How to complete this task:
Print, exactly as they appear, only the lines from the line that contains "(520, 250) = (485, 329): black" through the end of the listing.

Collected material:
▼

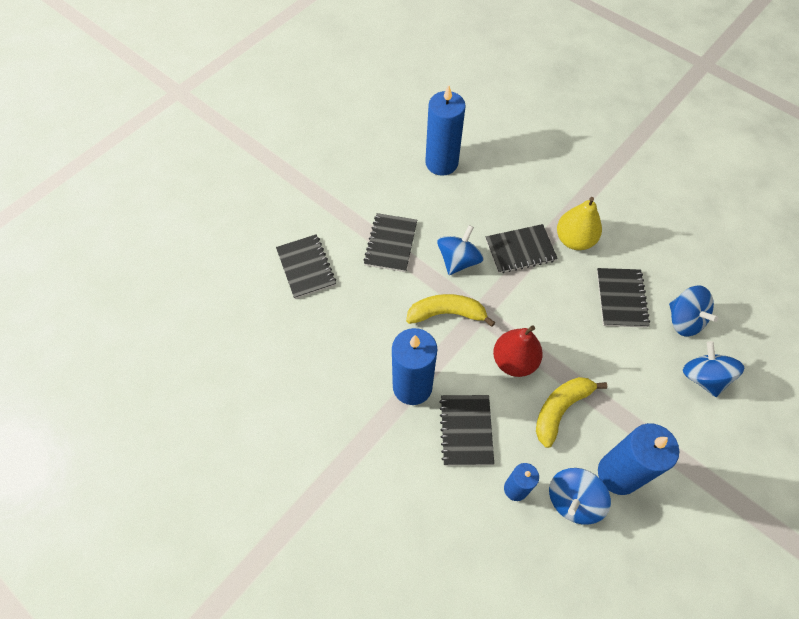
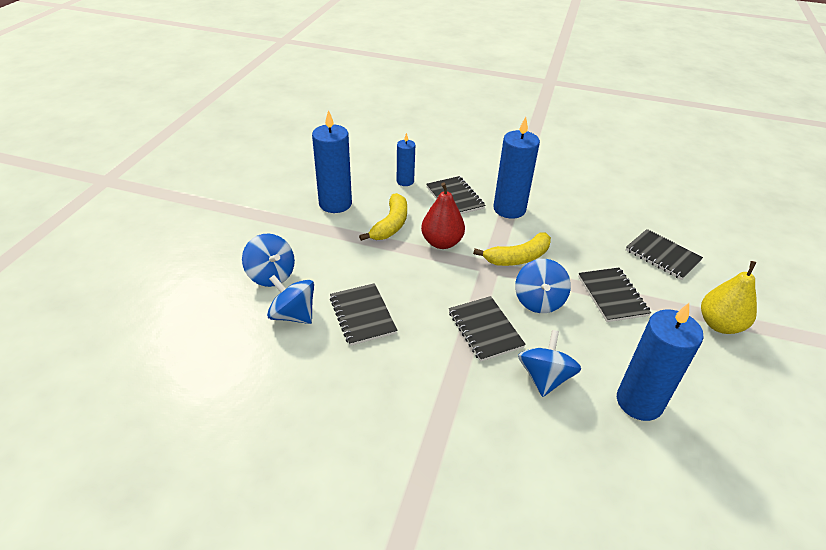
camera: 155 degrees right, 20 degrees down
(520, 250) = (485, 329): black notebook -> black notebook turned 75 degrees counterclockwise
(573, 500) = (363, 185): blue spinning top -> blue spinning top (544, 377)
(574, 240) = (432, 359): yellow pear -> yellow pear (719, 324)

▲

Result for this task:
(520, 250) = (485, 329): black notebook -> black notebook turned 75 degrees counterclockwise
(573, 500) = (363, 185): blue spinning top -> blue spinning top (544, 377)
(574, 240) = (432, 359): yellow pear -> yellow pear (719, 324)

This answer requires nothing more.